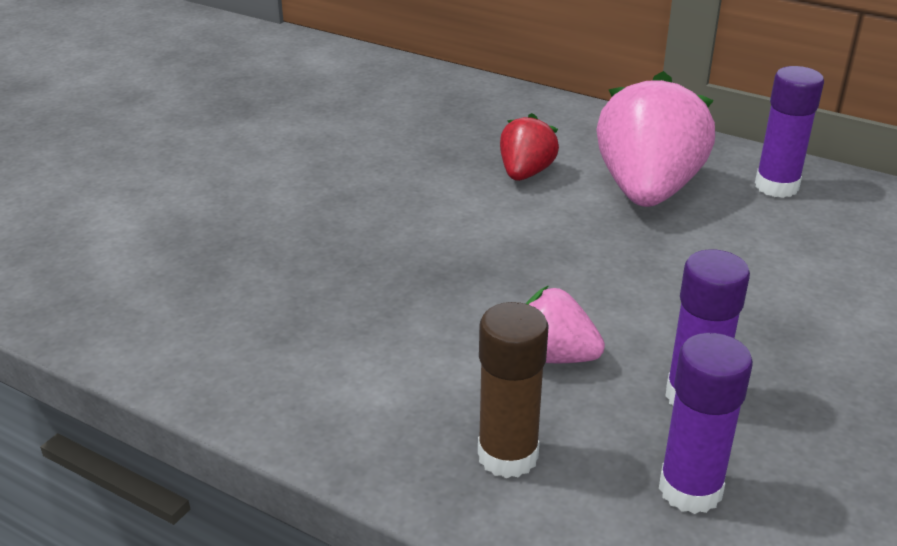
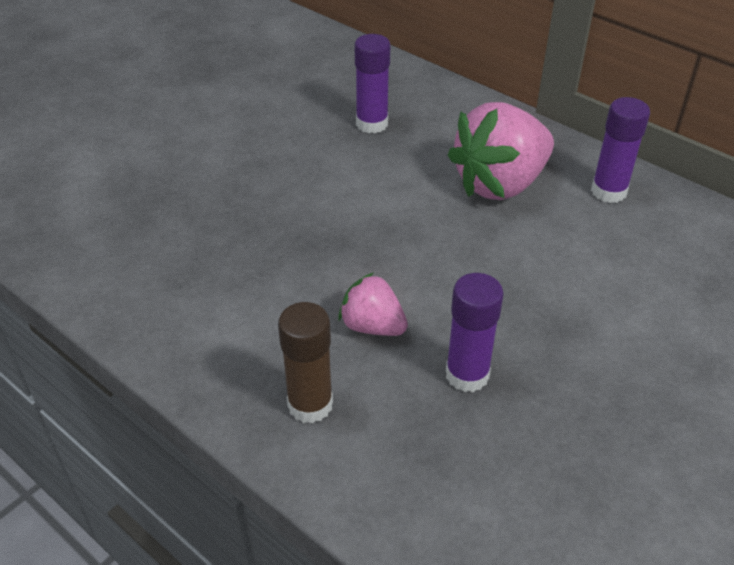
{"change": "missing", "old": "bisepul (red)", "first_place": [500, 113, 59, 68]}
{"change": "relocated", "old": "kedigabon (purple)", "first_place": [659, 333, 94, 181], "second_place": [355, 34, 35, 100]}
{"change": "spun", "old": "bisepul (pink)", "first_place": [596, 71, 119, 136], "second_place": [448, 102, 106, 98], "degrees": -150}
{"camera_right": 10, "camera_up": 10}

● **WORK TO BE COMPLETED**
Leave the pictures out and print the whole listing precisely.

● **EXERCISE OUTPUT**
{"change": "missing", "old": "bisepul (red)", "first_place": [500, 113, 59, 68]}
{"change": "relocated", "old": "kedigabon (purple)", "first_place": [659, 333, 94, 181], "second_place": [355, 34, 35, 100]}
{"change": "spun", "old": "bisepul (pink)", "first_place": [596, 71, 119, 136], "second_place": [448, 102, 106, 98], "degrees": -150}
{"camera_right": 10, "camera_up": 10}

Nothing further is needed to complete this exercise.